Records for this task:
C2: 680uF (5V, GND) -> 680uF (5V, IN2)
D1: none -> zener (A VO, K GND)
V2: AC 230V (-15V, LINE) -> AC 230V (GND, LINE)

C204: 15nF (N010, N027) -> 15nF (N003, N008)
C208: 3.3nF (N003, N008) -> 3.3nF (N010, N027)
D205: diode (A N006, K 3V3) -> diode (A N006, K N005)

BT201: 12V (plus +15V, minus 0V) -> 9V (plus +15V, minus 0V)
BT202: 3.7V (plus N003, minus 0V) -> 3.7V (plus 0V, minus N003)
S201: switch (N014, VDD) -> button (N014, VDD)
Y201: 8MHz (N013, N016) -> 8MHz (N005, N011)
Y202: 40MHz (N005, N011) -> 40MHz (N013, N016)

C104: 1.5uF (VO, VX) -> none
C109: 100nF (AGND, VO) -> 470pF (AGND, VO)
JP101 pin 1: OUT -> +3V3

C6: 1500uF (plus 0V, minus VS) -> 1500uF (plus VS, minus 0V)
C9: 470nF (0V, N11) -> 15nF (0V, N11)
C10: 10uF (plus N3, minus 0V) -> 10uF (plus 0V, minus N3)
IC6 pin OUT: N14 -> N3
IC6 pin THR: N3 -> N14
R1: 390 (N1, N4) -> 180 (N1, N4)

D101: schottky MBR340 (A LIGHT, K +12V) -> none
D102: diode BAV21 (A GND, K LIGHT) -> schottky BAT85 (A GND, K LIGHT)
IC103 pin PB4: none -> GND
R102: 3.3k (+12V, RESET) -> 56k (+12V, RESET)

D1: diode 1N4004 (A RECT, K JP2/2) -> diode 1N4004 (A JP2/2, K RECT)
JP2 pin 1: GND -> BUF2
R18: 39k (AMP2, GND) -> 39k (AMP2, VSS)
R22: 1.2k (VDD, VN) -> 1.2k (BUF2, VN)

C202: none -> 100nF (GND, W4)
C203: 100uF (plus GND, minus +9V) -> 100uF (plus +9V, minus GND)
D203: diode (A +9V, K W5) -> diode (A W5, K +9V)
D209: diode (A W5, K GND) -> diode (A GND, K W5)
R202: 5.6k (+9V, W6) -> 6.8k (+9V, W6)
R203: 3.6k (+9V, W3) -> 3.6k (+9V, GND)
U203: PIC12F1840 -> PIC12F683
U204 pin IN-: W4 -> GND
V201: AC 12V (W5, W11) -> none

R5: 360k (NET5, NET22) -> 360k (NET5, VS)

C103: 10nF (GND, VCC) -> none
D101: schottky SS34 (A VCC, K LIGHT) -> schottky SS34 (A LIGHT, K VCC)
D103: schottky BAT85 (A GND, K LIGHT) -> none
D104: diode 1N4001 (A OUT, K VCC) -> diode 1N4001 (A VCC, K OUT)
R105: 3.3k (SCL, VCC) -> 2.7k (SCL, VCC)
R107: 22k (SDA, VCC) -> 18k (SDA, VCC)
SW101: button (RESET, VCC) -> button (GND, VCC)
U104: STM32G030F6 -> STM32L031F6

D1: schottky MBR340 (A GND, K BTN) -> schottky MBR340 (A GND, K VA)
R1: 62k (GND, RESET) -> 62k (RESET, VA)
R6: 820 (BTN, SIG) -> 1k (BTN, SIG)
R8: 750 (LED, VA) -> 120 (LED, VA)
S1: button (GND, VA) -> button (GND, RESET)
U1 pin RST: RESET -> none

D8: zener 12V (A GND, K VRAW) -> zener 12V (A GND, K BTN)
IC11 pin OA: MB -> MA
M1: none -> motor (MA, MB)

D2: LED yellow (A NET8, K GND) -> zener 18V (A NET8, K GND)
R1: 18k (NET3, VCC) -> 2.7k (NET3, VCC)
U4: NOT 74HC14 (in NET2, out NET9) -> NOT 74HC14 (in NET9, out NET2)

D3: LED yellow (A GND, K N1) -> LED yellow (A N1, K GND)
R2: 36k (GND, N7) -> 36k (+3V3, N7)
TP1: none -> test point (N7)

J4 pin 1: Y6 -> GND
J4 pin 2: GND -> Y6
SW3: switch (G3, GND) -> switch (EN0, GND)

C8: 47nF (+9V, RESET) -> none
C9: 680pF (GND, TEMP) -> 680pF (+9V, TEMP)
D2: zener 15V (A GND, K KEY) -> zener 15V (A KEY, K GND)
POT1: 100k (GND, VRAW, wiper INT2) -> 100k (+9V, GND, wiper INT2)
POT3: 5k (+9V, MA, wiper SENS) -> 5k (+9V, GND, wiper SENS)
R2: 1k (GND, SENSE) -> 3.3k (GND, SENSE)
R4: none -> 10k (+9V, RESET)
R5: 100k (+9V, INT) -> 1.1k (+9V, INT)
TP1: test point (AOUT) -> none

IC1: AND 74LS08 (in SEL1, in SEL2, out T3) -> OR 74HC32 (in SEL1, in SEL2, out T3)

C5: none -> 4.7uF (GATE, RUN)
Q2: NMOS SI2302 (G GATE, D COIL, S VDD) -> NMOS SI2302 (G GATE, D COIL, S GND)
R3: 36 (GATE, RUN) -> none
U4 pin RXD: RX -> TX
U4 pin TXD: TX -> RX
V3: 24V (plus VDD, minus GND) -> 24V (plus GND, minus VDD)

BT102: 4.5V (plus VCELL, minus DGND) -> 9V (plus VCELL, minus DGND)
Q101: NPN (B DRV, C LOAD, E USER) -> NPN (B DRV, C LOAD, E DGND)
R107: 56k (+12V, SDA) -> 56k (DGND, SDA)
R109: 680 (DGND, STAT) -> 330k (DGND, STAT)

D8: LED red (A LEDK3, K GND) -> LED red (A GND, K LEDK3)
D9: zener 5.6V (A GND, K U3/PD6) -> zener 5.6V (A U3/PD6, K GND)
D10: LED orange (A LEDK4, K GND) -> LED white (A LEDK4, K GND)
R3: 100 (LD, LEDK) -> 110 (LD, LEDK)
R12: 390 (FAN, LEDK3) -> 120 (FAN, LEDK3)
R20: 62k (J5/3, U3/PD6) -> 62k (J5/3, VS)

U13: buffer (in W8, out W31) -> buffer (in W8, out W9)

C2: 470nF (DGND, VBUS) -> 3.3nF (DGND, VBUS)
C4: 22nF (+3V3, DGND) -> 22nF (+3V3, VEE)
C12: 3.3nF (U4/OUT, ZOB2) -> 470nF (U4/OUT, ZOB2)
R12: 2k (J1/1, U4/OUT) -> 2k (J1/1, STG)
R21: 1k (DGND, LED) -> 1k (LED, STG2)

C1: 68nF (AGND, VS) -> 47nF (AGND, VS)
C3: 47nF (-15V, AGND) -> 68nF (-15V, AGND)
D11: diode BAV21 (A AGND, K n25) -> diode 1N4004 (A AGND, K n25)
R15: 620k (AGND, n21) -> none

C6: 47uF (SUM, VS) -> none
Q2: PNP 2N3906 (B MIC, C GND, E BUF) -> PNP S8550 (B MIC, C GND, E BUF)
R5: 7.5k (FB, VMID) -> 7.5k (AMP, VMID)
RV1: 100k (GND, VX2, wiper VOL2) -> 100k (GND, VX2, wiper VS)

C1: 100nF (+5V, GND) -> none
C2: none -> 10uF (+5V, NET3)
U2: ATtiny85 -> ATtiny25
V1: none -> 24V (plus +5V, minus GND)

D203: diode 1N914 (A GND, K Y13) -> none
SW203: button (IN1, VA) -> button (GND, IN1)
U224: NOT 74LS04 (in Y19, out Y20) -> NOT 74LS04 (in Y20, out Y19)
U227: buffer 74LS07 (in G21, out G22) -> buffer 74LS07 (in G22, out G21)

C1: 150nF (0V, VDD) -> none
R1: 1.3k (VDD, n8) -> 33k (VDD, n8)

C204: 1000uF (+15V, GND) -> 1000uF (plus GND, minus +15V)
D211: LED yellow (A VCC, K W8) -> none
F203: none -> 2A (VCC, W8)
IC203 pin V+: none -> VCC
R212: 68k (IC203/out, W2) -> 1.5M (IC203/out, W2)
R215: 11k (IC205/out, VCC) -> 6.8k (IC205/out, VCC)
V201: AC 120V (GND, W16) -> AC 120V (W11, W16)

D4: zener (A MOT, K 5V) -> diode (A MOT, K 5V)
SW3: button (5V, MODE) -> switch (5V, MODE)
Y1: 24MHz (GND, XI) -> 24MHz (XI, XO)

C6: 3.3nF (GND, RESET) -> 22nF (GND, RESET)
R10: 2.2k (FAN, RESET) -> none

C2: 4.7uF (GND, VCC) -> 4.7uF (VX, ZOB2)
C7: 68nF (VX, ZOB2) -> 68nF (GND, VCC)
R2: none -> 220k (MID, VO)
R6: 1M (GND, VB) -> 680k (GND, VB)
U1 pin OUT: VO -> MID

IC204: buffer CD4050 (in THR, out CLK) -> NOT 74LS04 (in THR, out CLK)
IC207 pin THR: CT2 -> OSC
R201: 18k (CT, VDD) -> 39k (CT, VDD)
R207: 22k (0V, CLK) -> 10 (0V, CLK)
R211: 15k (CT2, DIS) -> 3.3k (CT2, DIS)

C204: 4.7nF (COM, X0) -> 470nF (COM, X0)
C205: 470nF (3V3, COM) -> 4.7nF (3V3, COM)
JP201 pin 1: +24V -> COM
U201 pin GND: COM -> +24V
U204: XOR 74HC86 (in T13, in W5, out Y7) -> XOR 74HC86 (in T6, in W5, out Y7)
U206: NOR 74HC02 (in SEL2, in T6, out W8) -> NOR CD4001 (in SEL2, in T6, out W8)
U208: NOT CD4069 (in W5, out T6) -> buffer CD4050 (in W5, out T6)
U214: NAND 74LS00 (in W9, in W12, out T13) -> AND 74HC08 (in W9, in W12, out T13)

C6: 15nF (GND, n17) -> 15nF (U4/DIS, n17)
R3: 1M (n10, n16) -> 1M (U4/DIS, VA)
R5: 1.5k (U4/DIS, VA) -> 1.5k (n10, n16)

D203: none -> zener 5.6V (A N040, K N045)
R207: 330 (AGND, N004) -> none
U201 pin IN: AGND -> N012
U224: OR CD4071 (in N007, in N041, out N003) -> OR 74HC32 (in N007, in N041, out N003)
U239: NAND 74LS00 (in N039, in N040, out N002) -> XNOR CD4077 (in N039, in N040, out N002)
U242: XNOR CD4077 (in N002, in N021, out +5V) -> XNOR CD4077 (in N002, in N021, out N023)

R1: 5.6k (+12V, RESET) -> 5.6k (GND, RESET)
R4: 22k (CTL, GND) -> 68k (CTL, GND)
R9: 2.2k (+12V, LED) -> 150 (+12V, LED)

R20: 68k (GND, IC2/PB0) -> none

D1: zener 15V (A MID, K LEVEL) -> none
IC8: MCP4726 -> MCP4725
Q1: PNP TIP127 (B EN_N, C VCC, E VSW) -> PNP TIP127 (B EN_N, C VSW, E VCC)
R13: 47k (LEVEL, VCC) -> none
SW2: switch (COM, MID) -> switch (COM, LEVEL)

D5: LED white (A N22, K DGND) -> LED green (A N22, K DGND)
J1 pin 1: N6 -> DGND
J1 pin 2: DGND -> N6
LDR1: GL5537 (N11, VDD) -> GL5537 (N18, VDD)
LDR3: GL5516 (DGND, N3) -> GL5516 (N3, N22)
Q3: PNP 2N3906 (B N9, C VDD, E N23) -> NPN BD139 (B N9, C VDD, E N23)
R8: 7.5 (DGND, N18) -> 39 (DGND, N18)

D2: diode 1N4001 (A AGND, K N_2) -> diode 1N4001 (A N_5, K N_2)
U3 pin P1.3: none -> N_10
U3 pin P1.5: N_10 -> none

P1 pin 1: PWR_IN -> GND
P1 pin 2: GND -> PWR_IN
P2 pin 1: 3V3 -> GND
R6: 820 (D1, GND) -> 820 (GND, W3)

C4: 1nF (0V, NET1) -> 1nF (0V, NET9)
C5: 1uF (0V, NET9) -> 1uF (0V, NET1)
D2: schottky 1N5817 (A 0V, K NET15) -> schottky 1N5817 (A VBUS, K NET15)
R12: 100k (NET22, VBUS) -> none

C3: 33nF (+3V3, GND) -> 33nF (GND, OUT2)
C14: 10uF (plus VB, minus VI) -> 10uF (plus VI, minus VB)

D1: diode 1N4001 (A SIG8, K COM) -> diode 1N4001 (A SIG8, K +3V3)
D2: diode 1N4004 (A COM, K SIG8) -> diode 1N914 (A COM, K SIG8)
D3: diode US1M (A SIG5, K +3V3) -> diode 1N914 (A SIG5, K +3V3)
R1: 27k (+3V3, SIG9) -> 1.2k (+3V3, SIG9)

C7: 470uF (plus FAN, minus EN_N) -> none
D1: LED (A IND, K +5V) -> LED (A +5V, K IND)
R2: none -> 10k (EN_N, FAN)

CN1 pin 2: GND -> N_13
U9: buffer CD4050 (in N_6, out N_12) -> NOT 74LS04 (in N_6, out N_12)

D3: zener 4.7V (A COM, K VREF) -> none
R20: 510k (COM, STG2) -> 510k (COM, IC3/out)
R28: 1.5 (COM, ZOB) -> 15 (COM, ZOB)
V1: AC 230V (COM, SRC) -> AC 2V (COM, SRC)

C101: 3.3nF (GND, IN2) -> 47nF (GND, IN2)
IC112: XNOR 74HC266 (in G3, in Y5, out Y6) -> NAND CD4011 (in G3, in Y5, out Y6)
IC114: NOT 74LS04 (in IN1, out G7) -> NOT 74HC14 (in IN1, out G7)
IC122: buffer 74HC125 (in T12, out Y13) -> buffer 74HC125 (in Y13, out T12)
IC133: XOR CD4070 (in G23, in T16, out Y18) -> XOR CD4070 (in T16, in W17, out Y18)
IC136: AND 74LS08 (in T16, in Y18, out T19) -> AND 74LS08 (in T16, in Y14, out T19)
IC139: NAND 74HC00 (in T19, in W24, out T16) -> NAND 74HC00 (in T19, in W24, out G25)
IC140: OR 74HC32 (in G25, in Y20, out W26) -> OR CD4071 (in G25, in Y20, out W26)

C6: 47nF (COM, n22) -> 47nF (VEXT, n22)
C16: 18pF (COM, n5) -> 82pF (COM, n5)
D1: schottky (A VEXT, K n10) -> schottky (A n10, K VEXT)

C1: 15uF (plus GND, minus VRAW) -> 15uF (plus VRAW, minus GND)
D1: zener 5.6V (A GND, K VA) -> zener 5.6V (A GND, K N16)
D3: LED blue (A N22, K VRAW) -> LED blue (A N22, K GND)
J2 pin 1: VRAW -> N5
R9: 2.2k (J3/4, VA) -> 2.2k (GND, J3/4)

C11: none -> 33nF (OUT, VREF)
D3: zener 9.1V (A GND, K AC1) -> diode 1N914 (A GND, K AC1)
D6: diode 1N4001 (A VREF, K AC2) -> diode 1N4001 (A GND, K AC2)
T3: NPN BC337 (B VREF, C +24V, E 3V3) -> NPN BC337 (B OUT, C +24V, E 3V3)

What to do: Considering the records above, how many lines hold "VRAW"? Please answer with only the number.

The answer: 5